** Problem **
From the records that follow, copy every line that contains the word "none".

Change detection outputs:
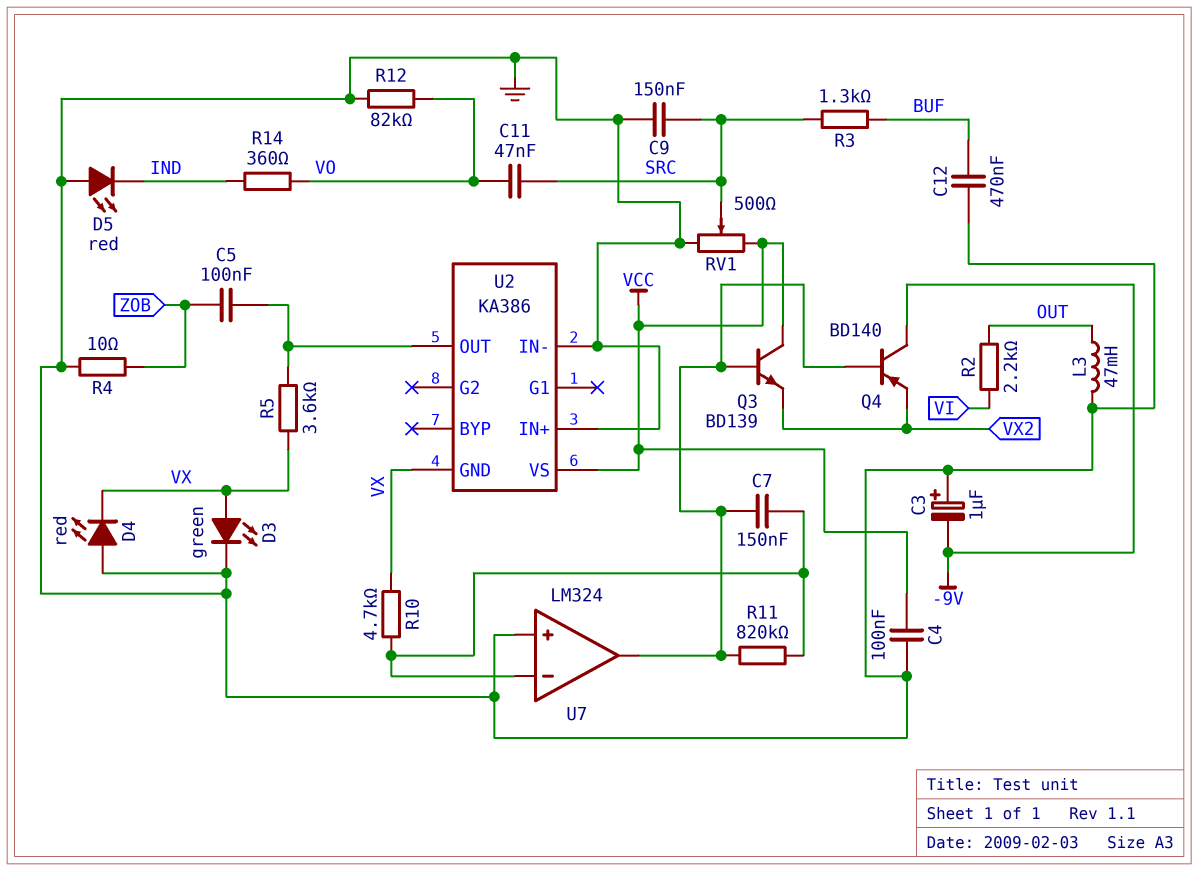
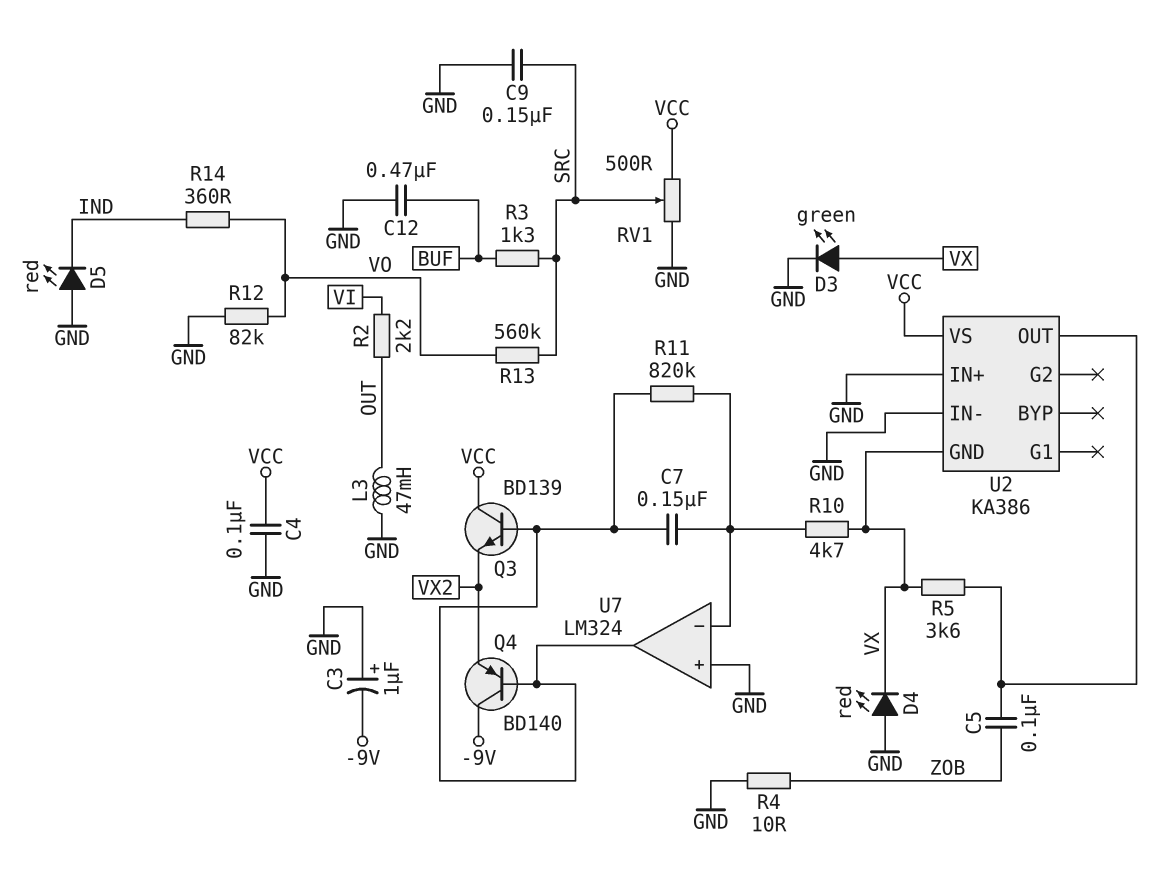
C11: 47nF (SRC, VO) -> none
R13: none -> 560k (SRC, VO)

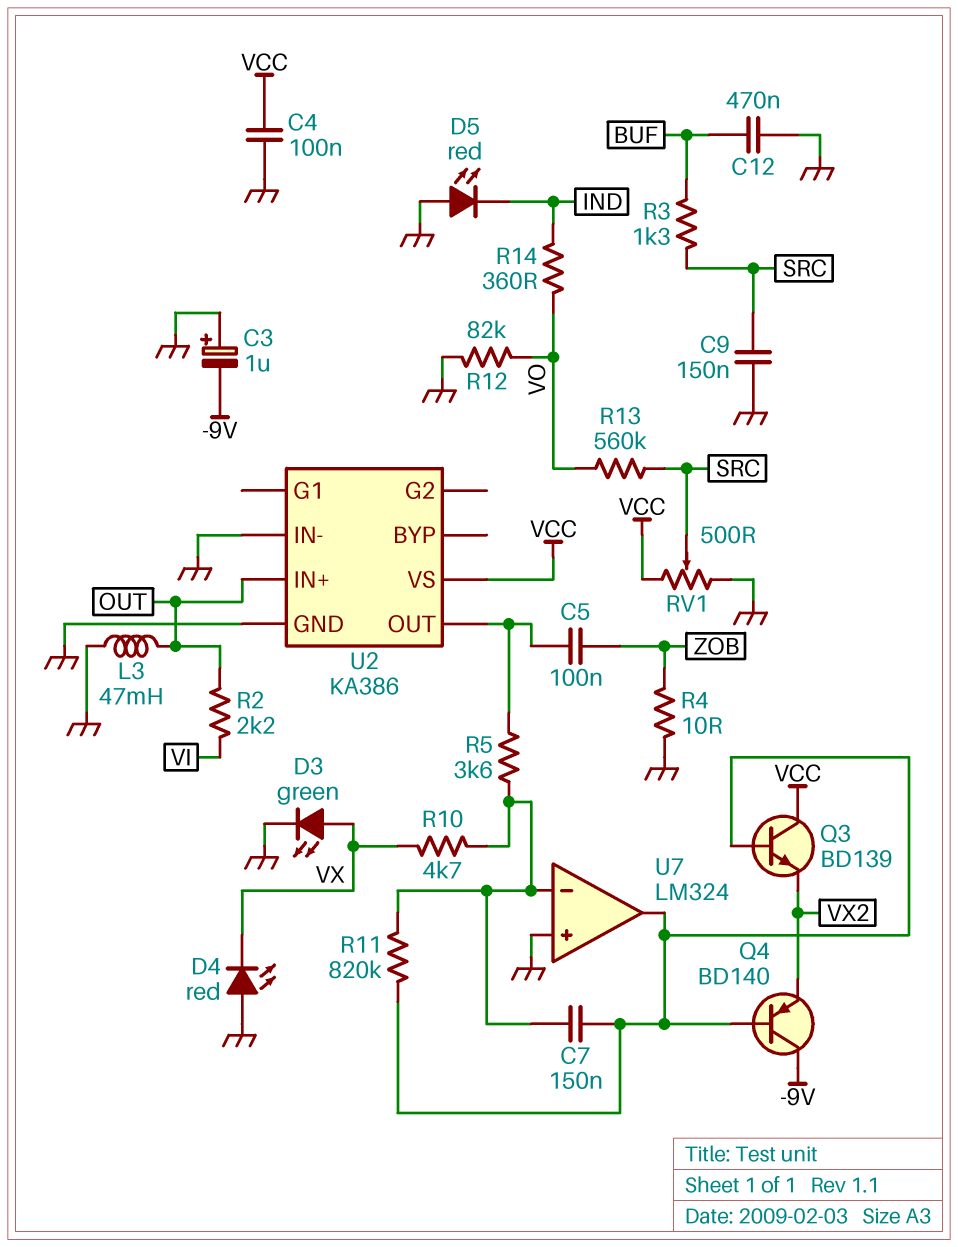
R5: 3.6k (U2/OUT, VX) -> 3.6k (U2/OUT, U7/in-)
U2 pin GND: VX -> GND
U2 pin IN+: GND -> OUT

** Solution for this problem **
C11: 47nF (SRC, VO) -> none
R13: none -> 560k (SRC, VO)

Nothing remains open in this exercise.